__What to work on__
Please start at the first line of the records beneath and quote each line exactly, ending with the line containing "R21: 8.2k (+9V, W18) -> 4.7k (+9V, W18)".

__Data for this exercise__
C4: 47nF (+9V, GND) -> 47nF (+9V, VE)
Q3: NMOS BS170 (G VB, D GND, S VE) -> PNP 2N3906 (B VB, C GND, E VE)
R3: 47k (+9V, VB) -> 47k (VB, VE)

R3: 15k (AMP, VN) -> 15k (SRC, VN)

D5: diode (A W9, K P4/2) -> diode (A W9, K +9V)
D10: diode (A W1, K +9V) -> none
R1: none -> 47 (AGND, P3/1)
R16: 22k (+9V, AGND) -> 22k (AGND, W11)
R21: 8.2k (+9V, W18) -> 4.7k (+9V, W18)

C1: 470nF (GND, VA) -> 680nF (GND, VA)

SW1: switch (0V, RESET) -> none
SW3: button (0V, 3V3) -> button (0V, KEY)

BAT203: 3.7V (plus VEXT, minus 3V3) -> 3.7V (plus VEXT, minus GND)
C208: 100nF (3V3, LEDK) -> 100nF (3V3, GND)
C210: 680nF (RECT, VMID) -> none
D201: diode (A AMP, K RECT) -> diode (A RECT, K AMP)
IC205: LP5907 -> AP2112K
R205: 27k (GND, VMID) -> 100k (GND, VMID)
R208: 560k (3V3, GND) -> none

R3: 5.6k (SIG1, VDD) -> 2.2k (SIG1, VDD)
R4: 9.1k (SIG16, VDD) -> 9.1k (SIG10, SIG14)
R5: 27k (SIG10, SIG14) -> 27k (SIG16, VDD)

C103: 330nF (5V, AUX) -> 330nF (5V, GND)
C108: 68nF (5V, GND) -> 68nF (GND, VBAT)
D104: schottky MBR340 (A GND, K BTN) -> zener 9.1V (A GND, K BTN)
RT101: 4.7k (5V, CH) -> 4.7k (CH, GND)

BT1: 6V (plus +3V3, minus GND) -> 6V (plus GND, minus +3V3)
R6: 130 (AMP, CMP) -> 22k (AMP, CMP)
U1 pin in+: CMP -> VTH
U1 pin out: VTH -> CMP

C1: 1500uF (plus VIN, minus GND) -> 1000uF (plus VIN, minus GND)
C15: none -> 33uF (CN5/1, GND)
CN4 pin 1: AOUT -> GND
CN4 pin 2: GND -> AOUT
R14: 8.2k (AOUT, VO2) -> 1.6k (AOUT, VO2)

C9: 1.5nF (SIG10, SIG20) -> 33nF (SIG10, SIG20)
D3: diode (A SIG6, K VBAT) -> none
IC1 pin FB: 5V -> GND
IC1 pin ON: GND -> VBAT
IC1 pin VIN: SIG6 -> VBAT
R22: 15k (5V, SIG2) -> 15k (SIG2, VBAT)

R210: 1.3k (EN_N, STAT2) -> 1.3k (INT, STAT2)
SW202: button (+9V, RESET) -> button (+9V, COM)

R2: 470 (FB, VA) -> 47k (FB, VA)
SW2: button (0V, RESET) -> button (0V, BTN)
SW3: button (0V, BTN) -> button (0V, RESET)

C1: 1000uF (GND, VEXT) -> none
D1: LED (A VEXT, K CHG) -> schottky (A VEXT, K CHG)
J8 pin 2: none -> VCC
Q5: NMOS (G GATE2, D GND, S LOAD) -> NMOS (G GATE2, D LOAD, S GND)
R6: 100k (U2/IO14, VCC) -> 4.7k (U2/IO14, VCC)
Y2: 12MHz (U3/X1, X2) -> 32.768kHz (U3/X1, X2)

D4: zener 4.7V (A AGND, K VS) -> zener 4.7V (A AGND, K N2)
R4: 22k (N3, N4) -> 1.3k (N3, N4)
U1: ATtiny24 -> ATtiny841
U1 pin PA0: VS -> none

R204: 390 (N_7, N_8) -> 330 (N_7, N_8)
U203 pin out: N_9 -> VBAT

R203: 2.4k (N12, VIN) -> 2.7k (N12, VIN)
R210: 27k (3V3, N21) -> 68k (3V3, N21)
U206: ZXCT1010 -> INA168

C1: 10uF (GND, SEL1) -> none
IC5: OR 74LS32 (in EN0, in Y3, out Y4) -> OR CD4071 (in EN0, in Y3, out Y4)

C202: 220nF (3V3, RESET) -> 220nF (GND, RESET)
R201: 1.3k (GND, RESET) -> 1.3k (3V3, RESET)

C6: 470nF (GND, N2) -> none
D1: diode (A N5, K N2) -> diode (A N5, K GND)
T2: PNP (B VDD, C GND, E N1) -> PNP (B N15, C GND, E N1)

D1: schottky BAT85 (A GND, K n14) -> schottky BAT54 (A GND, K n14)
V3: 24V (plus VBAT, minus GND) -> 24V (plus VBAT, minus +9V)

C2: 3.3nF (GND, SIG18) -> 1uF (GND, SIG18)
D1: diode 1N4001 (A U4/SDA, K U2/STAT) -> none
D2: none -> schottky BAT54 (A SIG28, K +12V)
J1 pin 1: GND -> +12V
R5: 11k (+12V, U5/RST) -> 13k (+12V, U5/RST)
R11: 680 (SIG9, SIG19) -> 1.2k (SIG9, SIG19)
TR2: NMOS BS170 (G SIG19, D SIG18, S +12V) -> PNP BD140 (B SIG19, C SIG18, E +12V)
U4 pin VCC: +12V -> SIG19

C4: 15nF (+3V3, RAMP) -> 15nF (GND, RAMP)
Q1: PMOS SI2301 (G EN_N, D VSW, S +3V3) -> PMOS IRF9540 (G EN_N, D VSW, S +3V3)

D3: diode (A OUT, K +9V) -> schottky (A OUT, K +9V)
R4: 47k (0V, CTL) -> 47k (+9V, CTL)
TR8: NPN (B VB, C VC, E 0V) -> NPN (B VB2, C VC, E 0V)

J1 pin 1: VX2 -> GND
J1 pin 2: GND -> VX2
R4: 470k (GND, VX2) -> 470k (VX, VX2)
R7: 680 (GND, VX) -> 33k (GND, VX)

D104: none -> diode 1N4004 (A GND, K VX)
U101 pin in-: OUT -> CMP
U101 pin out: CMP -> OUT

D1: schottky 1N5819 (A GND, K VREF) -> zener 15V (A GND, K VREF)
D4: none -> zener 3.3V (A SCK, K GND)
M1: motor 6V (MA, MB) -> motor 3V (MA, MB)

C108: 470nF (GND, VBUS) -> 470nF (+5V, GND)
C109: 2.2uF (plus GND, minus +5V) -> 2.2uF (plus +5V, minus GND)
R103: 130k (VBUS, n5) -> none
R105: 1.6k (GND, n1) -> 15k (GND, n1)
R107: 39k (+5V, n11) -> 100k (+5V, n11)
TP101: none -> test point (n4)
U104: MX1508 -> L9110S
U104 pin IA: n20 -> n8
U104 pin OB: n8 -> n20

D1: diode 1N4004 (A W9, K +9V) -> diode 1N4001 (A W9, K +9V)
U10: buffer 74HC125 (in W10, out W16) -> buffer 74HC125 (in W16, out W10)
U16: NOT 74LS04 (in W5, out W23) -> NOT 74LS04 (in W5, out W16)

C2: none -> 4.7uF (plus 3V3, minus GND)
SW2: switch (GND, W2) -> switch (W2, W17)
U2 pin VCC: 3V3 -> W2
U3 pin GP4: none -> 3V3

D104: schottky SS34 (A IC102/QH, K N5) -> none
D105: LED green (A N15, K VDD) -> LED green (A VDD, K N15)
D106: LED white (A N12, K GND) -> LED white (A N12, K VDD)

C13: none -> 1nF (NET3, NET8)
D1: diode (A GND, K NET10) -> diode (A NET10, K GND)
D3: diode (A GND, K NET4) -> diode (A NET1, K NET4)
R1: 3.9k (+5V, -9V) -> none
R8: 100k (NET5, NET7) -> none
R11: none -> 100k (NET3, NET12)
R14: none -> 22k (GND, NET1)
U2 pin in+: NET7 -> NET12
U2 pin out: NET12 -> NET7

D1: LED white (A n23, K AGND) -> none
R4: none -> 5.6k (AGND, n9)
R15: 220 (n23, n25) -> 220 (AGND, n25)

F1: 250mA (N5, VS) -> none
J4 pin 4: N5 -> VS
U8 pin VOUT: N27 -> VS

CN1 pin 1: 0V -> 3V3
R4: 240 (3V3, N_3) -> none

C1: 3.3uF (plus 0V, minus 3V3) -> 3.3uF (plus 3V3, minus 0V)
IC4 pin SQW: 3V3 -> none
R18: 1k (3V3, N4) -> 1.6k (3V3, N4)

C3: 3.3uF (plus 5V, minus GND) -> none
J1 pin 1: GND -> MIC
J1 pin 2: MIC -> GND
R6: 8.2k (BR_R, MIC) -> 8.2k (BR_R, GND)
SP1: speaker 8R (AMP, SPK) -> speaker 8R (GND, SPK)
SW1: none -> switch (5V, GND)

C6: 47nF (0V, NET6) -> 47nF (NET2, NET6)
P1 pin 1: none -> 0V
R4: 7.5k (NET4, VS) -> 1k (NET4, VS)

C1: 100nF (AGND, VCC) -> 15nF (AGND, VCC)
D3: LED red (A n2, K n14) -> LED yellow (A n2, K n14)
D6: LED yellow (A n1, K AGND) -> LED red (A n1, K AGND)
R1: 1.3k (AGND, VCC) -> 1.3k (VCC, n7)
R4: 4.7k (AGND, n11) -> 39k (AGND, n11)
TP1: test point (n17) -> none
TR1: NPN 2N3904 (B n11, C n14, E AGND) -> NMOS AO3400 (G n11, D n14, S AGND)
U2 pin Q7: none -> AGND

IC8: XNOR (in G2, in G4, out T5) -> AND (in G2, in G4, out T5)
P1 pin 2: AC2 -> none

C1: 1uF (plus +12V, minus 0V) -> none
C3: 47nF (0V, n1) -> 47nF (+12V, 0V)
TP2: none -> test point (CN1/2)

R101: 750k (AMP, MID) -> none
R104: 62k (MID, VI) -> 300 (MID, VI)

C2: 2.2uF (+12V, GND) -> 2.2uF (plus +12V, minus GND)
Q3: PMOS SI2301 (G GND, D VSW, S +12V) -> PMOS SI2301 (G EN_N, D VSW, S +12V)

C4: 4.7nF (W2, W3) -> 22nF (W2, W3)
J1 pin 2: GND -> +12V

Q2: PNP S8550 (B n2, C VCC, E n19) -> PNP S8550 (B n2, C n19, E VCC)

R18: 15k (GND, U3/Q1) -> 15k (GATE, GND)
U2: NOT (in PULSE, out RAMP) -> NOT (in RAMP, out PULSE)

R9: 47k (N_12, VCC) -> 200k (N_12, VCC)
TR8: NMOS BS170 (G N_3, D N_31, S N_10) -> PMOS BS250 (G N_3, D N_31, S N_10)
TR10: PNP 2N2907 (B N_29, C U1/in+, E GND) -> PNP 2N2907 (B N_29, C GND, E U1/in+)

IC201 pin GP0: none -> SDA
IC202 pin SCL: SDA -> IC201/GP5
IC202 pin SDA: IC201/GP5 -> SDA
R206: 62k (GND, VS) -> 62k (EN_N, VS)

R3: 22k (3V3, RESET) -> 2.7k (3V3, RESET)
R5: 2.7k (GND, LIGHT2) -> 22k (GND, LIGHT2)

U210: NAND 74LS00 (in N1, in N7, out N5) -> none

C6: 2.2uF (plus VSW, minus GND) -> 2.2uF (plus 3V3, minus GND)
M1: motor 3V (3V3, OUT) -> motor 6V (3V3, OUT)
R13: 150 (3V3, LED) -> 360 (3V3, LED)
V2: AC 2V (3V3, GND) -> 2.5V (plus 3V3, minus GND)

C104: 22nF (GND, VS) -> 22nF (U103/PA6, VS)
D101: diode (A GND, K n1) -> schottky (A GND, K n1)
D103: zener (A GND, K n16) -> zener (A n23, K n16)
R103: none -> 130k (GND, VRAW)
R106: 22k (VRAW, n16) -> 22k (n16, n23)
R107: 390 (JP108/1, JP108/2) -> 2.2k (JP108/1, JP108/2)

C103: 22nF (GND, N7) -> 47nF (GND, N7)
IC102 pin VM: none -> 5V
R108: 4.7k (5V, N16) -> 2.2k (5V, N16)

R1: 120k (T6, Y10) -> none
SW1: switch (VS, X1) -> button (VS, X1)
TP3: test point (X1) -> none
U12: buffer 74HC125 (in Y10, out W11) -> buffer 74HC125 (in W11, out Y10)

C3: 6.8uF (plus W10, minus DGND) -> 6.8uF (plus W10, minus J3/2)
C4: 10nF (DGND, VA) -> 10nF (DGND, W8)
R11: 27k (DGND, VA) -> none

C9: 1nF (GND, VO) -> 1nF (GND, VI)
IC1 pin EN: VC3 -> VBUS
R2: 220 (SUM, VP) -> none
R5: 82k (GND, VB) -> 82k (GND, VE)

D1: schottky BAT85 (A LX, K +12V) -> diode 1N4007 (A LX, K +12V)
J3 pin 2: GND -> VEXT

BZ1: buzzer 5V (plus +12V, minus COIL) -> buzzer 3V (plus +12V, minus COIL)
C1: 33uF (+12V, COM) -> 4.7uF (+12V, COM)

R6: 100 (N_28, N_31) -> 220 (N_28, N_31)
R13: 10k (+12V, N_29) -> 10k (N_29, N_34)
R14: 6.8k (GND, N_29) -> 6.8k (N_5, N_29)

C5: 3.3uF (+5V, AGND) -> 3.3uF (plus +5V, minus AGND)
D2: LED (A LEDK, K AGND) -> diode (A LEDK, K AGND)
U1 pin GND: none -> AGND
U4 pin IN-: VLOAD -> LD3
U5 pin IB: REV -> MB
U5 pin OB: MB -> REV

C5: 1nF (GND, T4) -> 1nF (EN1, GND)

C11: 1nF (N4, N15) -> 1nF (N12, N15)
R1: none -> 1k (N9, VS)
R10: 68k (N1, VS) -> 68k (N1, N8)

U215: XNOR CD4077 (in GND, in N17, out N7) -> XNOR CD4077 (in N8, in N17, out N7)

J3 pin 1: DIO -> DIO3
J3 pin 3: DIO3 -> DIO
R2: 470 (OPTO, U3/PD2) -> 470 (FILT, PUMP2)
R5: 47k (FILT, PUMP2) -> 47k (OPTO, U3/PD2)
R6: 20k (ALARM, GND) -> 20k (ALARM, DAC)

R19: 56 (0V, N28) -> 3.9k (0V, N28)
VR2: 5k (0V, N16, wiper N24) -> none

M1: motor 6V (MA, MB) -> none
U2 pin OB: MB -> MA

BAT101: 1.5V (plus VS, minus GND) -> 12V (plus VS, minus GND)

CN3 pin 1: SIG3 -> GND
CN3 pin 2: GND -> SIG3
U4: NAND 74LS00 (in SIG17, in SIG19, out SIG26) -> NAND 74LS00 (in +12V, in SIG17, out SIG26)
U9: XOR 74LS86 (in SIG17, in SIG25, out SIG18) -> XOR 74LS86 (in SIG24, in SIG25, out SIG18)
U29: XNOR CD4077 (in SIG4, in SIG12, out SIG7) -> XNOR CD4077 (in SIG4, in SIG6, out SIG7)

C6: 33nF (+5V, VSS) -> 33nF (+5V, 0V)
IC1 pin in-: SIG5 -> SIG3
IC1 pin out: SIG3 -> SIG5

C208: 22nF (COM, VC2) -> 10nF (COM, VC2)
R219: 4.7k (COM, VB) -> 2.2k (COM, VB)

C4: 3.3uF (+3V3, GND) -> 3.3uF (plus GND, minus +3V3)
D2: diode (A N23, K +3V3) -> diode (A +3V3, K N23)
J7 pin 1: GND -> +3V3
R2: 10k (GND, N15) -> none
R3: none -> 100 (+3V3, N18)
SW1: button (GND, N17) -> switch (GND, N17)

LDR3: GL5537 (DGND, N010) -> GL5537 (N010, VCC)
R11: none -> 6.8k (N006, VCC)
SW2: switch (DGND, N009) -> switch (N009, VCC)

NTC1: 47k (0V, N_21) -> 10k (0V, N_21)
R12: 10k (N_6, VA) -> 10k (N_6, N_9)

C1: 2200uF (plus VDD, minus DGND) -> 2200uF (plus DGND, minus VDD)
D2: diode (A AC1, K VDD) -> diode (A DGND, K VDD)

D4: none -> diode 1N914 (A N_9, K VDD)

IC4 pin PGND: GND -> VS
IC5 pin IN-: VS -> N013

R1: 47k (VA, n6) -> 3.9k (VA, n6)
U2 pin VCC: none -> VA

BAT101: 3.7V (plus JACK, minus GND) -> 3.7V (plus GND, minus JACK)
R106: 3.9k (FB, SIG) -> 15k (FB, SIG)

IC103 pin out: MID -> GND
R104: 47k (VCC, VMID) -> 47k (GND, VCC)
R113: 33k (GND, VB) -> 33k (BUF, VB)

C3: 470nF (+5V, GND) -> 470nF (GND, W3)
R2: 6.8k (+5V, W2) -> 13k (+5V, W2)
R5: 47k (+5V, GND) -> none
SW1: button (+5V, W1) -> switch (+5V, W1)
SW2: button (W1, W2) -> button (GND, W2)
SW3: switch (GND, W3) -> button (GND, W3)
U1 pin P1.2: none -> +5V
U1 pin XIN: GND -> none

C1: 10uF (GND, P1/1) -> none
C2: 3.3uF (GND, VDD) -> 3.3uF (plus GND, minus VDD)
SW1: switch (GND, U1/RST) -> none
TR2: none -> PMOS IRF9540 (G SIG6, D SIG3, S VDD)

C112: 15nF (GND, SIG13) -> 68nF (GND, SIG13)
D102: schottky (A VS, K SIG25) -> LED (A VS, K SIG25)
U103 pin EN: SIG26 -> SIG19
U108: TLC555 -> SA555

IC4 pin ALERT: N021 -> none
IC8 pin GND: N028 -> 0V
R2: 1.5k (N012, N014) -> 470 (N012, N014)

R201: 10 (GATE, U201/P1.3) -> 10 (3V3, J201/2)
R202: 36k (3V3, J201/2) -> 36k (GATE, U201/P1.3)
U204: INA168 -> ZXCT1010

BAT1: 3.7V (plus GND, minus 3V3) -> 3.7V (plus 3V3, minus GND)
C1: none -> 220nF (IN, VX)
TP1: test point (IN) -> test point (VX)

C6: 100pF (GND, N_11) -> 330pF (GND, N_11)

__Result of the exercise__
C4: 47nF (+9V, GND) -> 47nF (+9V, VE)
Q3: NMOS BS170 (G VB, D GND, S VE) -> PNP 2N3906 (B VB, C GND, E VE)
R3: 47k (+9V, VB) -> 47k (VB, VE)

R3: 15k (AMP, VN) -> 15k (SRC, VN)

D5: diode (A W9, K P4/2) -> diode (A W9, K +9V)
D10: diode (A W1, K +9V) -> none
R1: none -> 47 (AGND, P3/1)
R16: 22k (+9V, AGND) -> 22k (AGND, W11)
R21: 8.2k (+9V, W18) -> 4.7k (+9V, W18)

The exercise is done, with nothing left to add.